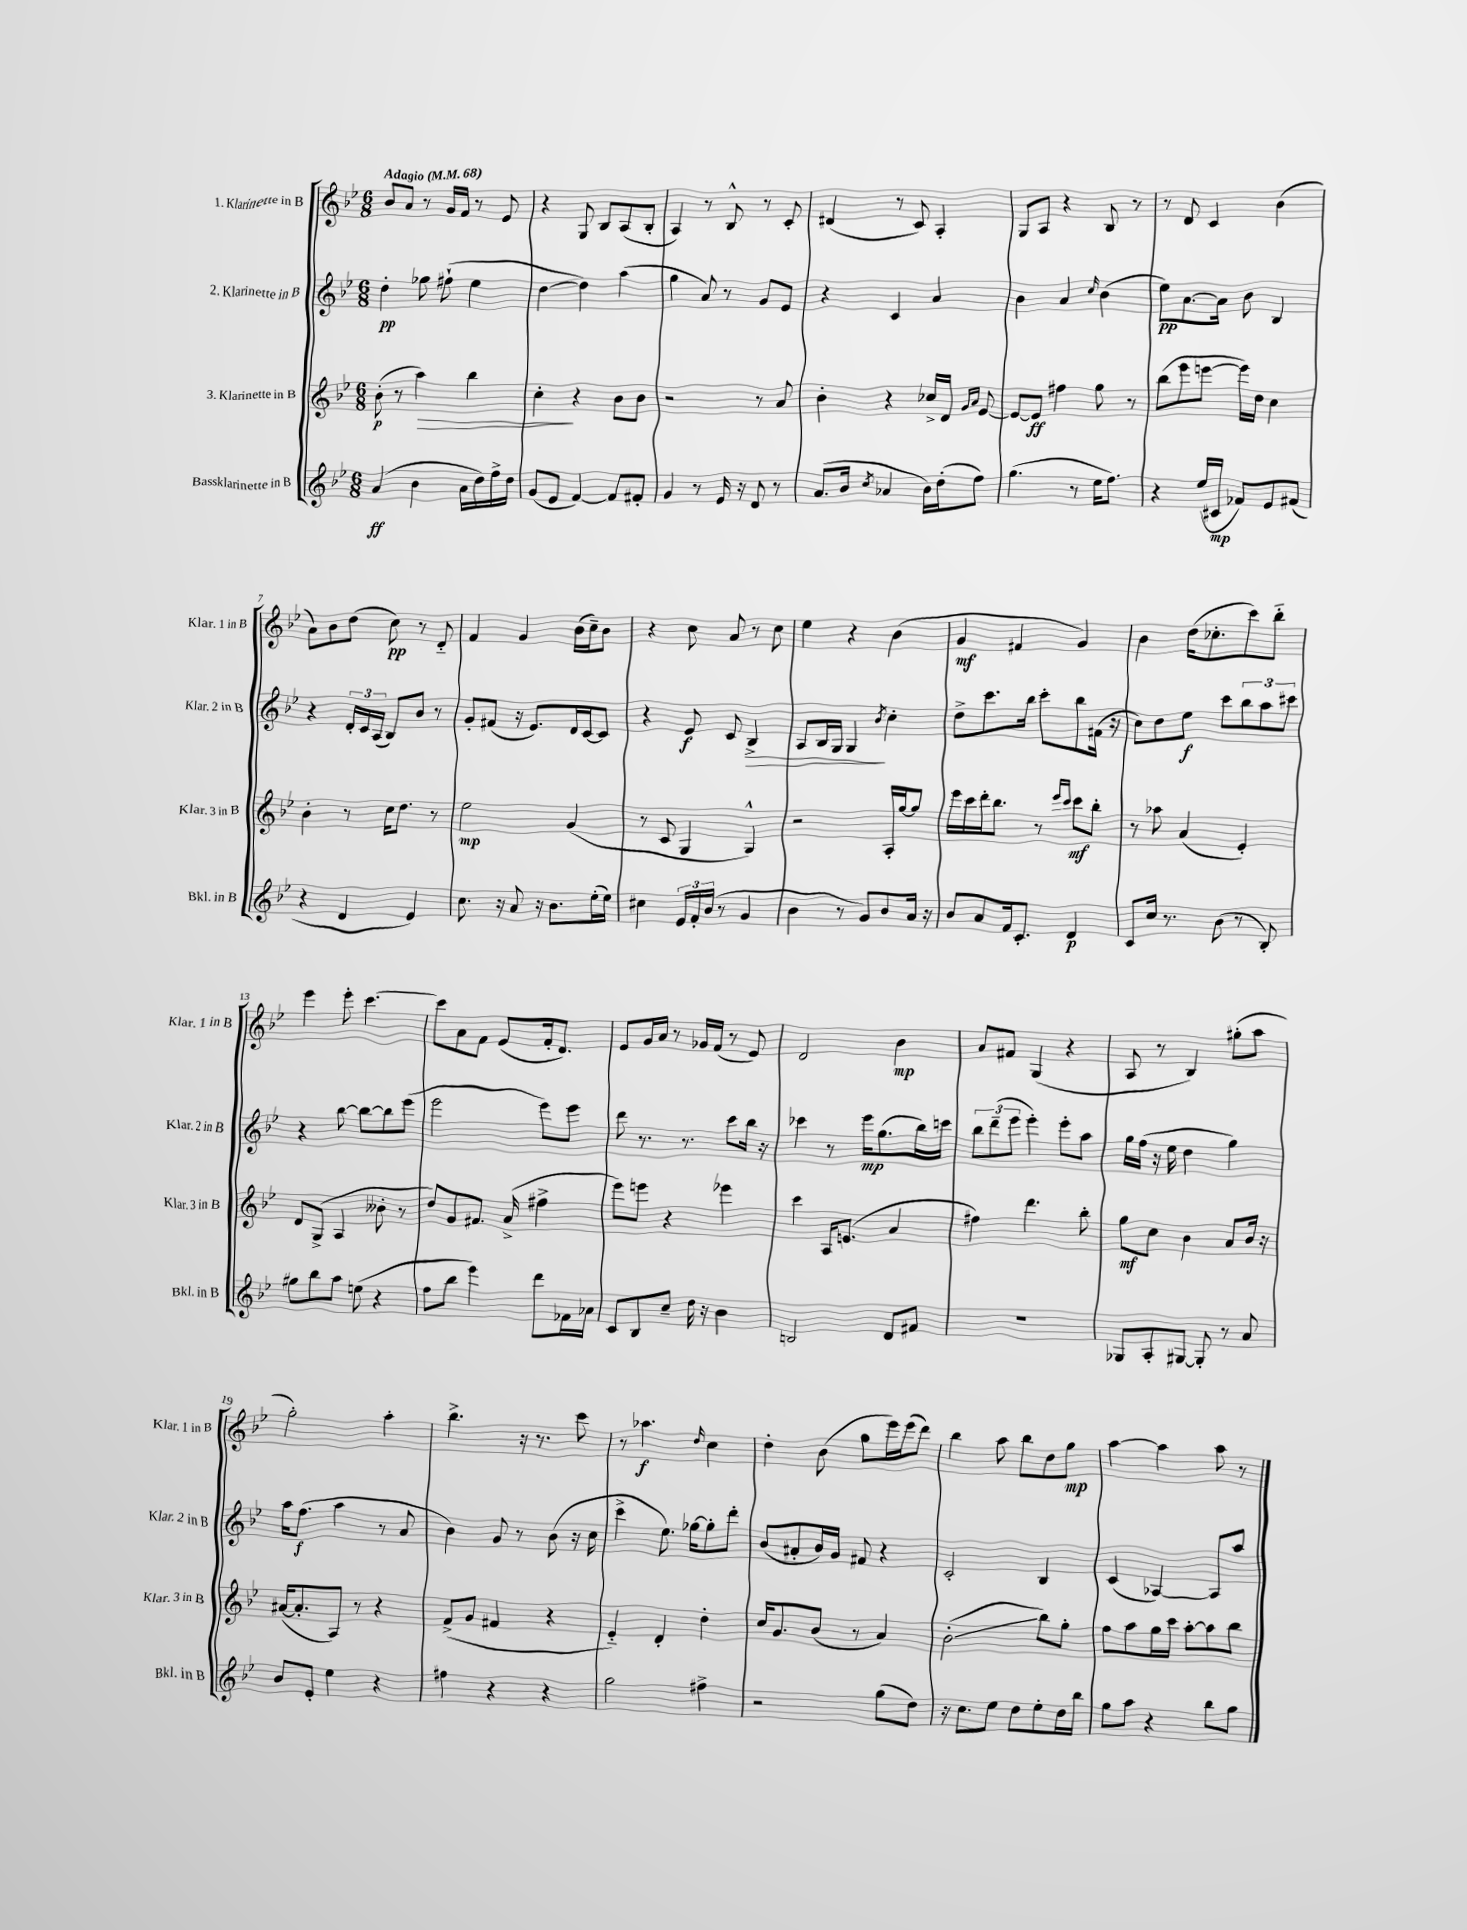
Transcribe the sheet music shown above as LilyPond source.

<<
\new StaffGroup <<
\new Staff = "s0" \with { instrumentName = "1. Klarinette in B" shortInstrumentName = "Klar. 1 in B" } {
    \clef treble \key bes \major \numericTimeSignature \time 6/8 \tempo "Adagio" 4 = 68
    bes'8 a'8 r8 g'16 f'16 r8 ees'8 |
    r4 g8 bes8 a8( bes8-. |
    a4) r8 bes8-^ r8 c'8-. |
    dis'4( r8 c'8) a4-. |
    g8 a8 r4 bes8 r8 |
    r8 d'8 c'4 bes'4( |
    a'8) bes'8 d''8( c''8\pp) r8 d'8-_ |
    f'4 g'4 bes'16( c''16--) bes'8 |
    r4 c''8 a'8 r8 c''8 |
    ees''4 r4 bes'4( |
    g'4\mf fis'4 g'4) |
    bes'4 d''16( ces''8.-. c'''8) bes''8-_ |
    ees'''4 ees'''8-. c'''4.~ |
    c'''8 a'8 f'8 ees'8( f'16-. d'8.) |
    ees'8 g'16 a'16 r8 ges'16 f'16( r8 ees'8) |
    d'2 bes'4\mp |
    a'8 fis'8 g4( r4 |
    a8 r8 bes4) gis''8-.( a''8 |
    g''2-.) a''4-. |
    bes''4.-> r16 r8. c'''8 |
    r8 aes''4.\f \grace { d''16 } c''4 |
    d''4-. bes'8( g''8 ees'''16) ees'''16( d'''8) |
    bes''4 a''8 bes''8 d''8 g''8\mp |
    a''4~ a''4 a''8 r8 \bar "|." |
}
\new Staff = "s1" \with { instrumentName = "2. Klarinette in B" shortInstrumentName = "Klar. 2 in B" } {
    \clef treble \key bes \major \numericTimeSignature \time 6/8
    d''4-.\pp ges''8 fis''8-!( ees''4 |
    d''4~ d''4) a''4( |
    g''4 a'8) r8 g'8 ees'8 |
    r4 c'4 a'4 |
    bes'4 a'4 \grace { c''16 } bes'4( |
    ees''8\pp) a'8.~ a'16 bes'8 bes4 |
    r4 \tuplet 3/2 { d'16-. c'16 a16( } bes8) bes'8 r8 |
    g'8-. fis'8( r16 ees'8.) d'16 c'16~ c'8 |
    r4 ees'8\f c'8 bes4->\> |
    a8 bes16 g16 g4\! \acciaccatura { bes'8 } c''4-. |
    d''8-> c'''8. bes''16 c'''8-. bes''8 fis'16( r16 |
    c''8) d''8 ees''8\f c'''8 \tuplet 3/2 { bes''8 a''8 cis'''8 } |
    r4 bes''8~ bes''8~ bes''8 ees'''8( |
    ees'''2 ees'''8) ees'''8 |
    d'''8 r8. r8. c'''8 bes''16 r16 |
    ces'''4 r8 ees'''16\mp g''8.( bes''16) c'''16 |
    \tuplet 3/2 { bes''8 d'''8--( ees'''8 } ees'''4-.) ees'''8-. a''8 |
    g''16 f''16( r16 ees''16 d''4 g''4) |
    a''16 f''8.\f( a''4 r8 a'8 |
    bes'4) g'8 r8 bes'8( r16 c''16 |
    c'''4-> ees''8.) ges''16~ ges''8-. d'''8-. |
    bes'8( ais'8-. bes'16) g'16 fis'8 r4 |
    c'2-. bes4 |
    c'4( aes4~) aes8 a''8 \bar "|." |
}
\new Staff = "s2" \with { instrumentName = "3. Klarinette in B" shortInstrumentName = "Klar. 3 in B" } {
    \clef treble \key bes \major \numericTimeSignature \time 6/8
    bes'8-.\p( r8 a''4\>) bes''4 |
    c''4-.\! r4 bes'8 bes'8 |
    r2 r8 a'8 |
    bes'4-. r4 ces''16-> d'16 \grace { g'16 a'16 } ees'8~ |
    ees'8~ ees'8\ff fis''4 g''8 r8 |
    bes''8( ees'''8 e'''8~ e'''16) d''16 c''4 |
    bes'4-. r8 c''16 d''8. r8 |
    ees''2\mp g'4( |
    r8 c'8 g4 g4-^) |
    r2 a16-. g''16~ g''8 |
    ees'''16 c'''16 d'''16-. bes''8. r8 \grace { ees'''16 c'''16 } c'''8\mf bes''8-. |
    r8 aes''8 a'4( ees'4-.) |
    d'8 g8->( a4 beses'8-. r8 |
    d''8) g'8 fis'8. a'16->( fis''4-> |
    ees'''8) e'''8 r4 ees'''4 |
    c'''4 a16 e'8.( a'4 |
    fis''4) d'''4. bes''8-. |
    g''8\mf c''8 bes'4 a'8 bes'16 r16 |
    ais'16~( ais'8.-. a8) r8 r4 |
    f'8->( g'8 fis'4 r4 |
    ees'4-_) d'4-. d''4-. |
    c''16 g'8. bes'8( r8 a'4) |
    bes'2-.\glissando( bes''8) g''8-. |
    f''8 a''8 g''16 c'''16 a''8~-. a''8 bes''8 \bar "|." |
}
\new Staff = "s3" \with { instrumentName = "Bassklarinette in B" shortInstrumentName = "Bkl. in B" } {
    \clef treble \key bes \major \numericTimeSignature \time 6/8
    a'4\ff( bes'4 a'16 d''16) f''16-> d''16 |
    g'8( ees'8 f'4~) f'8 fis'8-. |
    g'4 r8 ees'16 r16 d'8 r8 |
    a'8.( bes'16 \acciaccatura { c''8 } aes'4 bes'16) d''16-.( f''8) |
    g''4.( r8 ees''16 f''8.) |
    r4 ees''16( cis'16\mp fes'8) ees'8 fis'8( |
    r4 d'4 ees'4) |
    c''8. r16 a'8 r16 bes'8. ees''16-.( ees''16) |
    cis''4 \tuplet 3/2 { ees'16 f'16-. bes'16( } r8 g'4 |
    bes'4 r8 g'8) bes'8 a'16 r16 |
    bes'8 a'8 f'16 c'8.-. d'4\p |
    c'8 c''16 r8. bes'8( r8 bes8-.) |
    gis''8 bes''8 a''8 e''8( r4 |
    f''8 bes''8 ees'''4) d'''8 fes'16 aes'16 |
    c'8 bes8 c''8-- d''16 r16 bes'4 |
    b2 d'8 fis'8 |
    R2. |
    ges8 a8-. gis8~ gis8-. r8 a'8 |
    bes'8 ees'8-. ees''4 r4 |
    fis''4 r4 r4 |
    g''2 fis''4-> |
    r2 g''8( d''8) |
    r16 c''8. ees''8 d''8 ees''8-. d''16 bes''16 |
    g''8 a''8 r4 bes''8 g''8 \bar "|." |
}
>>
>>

══════

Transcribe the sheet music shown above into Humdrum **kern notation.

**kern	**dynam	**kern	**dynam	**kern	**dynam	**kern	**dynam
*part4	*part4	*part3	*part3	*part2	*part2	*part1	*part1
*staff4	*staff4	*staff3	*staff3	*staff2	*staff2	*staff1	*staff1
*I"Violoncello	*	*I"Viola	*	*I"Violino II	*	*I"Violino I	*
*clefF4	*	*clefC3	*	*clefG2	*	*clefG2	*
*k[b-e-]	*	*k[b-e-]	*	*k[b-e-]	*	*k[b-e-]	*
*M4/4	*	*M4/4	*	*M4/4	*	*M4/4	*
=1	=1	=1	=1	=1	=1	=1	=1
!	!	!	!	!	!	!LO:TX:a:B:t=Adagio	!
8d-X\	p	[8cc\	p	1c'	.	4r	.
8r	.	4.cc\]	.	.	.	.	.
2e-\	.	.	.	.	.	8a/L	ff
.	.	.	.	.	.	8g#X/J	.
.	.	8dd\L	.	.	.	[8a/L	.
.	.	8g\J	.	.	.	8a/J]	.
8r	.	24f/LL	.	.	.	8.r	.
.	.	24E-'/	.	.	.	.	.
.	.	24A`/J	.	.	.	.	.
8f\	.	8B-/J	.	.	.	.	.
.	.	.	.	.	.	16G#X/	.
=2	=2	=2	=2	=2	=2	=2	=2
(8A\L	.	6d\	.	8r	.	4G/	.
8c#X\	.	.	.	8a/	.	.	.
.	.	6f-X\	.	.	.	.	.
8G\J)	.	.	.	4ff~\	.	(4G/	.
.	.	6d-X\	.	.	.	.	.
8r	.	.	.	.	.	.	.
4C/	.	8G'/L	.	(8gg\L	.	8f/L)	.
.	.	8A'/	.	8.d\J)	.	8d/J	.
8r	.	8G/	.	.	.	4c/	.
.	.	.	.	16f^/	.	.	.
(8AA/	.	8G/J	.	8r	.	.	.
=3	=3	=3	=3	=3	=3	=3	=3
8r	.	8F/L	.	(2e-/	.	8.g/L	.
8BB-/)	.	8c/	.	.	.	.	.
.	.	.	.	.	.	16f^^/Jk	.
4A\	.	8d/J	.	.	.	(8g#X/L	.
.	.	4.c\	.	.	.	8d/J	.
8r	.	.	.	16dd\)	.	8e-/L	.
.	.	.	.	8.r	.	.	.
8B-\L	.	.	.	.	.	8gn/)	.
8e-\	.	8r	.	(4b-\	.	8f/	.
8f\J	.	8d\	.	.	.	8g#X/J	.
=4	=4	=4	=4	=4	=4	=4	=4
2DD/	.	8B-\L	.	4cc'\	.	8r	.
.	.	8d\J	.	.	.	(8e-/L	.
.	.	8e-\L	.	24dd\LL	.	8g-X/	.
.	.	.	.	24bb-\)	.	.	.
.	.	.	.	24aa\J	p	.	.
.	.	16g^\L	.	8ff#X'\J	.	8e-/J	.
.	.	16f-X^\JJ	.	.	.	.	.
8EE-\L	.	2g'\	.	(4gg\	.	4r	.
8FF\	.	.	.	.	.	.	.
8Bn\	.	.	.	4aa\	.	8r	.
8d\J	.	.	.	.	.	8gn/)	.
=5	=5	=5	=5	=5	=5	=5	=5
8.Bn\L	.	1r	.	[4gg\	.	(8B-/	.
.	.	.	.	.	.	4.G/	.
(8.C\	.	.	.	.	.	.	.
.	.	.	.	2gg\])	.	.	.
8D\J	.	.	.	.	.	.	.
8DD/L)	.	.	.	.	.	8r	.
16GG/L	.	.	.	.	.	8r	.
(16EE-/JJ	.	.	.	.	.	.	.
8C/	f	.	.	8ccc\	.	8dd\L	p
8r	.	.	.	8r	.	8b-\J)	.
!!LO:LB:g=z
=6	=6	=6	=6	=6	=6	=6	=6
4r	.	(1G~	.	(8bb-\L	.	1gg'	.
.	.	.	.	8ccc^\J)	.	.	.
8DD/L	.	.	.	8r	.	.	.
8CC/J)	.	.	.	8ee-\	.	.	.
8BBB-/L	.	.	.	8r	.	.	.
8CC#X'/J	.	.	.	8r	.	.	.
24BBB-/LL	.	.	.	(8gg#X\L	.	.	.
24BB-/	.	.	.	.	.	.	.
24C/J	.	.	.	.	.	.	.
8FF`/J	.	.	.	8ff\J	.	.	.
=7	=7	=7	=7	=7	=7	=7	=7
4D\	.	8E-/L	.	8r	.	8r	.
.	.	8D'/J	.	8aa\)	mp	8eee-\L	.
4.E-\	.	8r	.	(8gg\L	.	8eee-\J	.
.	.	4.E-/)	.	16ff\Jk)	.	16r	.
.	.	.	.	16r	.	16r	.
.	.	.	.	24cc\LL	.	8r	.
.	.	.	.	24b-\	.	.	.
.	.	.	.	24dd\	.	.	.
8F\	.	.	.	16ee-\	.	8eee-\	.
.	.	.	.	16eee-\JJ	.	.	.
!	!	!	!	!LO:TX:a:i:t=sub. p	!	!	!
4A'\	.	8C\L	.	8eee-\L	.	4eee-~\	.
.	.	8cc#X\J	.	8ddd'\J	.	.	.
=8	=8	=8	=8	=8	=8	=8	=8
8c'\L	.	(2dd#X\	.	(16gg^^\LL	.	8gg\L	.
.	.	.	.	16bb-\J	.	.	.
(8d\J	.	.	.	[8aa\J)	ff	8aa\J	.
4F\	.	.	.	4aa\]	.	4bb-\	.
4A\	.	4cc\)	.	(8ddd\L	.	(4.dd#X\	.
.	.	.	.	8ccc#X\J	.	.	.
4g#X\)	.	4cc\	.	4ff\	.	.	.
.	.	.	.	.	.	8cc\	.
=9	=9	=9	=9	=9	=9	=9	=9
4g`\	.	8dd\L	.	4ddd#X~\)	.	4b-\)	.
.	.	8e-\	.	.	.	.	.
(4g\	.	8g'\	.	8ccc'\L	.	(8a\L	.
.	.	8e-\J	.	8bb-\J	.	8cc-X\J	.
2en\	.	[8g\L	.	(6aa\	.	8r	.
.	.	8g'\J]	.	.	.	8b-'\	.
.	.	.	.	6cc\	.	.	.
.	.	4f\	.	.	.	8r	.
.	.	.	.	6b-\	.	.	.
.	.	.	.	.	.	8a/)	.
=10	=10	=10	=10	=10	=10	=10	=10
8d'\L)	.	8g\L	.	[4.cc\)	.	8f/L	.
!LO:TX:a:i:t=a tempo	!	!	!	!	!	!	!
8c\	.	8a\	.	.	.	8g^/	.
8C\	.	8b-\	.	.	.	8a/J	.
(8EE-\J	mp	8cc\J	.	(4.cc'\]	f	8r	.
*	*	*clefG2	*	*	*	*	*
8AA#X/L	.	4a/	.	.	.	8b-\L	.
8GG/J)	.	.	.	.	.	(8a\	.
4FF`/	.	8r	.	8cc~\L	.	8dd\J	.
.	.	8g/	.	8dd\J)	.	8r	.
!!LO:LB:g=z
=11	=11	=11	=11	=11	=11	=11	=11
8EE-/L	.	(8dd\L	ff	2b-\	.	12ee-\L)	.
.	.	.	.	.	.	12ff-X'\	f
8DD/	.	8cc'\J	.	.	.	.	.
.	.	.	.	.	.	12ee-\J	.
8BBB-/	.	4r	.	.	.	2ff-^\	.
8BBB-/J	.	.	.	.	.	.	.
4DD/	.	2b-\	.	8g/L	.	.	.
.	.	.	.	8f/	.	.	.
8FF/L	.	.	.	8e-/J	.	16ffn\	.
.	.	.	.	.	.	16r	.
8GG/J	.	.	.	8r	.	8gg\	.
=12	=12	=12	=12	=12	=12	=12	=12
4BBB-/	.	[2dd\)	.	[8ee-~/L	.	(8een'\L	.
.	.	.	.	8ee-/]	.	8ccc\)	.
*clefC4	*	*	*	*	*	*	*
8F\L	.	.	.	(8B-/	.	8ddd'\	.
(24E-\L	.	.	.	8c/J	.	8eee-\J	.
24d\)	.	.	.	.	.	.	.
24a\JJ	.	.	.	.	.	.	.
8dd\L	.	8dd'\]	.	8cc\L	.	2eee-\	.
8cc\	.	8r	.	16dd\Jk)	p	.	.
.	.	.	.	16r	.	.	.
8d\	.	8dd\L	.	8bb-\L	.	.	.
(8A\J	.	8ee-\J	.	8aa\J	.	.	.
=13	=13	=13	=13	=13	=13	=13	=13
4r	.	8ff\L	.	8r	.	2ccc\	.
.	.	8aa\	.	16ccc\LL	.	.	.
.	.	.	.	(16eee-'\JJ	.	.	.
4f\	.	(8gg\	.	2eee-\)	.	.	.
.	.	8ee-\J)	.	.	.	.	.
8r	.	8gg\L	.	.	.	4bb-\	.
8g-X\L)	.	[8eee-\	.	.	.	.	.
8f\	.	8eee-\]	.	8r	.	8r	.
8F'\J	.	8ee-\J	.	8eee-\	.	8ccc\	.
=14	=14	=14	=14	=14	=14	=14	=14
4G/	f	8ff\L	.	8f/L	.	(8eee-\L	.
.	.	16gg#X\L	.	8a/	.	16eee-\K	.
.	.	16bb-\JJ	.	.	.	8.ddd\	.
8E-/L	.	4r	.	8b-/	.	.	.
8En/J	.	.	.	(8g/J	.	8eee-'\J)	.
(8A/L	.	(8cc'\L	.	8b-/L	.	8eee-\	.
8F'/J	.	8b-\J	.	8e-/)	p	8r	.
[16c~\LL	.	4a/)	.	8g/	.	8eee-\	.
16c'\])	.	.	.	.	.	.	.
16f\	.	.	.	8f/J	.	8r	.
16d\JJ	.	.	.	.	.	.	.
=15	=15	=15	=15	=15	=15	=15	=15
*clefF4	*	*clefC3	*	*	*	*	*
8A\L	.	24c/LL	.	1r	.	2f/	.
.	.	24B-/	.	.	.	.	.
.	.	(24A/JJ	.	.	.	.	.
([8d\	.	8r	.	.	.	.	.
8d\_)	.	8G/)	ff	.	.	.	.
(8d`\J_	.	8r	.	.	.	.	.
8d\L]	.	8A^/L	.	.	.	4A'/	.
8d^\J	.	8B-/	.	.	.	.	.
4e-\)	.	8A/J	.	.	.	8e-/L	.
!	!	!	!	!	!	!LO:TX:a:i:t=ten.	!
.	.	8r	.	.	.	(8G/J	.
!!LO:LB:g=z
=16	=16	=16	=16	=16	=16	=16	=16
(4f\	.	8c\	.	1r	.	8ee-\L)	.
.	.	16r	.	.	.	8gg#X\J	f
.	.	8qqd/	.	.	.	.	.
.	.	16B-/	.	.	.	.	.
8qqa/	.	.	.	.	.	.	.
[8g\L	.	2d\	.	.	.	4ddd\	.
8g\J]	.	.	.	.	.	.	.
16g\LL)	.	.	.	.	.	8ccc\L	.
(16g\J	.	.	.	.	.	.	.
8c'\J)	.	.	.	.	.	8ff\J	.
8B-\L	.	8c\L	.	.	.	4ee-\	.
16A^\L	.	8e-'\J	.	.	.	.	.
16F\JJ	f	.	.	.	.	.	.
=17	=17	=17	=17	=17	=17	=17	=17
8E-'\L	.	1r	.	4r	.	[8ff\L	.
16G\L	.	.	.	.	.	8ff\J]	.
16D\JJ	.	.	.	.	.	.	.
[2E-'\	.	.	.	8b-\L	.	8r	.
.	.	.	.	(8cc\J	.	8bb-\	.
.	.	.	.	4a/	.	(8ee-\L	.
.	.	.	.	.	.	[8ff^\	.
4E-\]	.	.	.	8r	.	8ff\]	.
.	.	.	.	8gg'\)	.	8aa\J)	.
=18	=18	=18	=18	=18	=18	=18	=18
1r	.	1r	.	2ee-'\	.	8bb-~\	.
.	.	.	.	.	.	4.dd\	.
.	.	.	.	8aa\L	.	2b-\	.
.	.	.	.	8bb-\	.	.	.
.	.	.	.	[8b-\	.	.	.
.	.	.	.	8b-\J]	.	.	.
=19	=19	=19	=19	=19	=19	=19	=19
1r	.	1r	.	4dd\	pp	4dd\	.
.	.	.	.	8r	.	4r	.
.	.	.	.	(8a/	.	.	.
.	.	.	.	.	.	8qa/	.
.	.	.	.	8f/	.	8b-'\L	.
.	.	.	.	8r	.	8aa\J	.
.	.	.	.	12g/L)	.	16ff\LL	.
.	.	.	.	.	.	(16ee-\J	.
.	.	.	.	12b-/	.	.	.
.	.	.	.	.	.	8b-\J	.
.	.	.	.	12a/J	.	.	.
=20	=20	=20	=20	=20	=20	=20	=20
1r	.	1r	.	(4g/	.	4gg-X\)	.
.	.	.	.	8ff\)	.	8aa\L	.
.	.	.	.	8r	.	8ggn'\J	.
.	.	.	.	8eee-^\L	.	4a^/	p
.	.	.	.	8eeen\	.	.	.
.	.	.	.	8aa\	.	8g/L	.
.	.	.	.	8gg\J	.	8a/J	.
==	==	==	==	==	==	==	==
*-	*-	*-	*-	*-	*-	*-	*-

══════

Exercise aim: Copy every line of the data above that contains the string "instrumentName", treating uppercase and lowercase letters as different.

Answer in full:
\new Staff = "s0" \with { instrumentName = "1. Klarinette in B" shortInstrumentName = "Klar. 1 in B" } {
\new Staff = "s1" \with { instrumentName = "2. Klarinette in B" shortInstrumentName = "Klar. 2 in B" } {
\new Staff = "s2" \with { instrumentName = "3. Klarinette in B" shortInstrumentName = "Klar. 3 in B" } {
\new Staff = "s3" \with { instrumentName = "Bassklarinette in B" shortInstrumentName = "Bkl. in B" } {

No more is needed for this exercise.